• [Prompt]:
All lines from the one with "TOF pin SCL: RX -> A7" onward, through the last line of the records below, are to be retyped word for word.

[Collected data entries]
---

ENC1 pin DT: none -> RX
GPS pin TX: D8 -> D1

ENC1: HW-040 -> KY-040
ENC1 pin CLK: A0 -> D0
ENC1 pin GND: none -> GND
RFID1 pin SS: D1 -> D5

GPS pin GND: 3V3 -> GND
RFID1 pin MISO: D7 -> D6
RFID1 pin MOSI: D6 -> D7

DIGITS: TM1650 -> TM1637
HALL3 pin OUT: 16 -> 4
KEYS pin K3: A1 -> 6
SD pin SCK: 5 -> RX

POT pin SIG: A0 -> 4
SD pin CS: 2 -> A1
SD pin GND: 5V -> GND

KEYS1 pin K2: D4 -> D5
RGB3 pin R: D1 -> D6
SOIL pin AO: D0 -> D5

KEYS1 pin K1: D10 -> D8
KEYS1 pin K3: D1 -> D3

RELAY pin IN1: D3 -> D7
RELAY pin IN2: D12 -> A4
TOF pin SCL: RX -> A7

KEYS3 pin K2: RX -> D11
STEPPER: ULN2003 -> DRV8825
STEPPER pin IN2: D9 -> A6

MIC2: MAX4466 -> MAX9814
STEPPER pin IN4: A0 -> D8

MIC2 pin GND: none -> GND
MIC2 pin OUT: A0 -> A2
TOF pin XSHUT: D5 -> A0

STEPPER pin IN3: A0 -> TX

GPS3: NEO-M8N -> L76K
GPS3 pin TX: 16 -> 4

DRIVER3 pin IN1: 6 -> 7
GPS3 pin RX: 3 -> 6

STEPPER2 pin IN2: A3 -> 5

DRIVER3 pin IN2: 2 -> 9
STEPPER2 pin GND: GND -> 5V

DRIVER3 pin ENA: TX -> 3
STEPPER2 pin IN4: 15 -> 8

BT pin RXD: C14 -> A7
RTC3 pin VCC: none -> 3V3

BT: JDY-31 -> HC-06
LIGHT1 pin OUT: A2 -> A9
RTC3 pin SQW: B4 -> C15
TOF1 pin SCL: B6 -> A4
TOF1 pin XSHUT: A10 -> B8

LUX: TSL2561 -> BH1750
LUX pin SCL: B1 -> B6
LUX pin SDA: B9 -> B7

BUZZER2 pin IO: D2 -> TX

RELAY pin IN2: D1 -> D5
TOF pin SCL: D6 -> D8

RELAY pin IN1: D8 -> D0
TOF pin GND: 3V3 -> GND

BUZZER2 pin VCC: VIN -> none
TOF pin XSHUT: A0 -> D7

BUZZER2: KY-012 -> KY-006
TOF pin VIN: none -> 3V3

---

• [Result of the task]:
TOF pin SCL: RX -> A7

KEYS3 pin K2: RX -> D11
STEPPER: ULN2003 -> DRV8825
STEPPER pin IN2: D9 -> A6

MIC2: MAX4466 -> MAX9814
STEPPER pin IN4: A0 -> D8

MIC2 pin GND: none -> GND
MIC2 pin OUT: A0 -> A2
TOF pin XSHUT: D5 -> A0

STEPPER pin IN3: A0 -> TX

GPS3: NEO-M8N -> L76K
GPS3 pin TX: 16 -> 4

DRIVER3 pin IN1: 6 -> 7
GPS3 pin RX: 3 -> 6

STEPPER2 pin IN2: A3 -> 5

DRIVER3 pin IN2: 2 -> 9
STEPPER2 pin GND: GND -> 5V

DRIVER3 pin ENA: TX -> 3
STEPPER2 pin IN4: 15 -> 8

BT pin RXD: C14 -> A7
RTC3 pin VCC: none -> 3V3

BT: JDY-31 -> HC-06
LIGHT1 pin OUT: A2 -> A9
RTC3 pin SQW: B4 -> C15
TOF1 pin SCL: B6 -> A4
TOF1 pin XSHUT: A10 -> B8

LUX: TSL2561 -> BH1750
LUX pin SCL: B1 -> B6
LUX pin SDA: B9 -> B7

BUZZER2 pin IO: D2 -> TX

RELAY pin IN2: D1 -> D5
TOF pin SCL: D6 -> D8

RELAY pin IN1: D8 -> D0
TOF pin GND: 3V3 -> GND

BUZZER2 pin VCC: VIN -> none
TOF pin XSHUT: A0 -> D7

BUZZER2: KY-012 -> KY-006
TOF pin VIN: none -> 3V3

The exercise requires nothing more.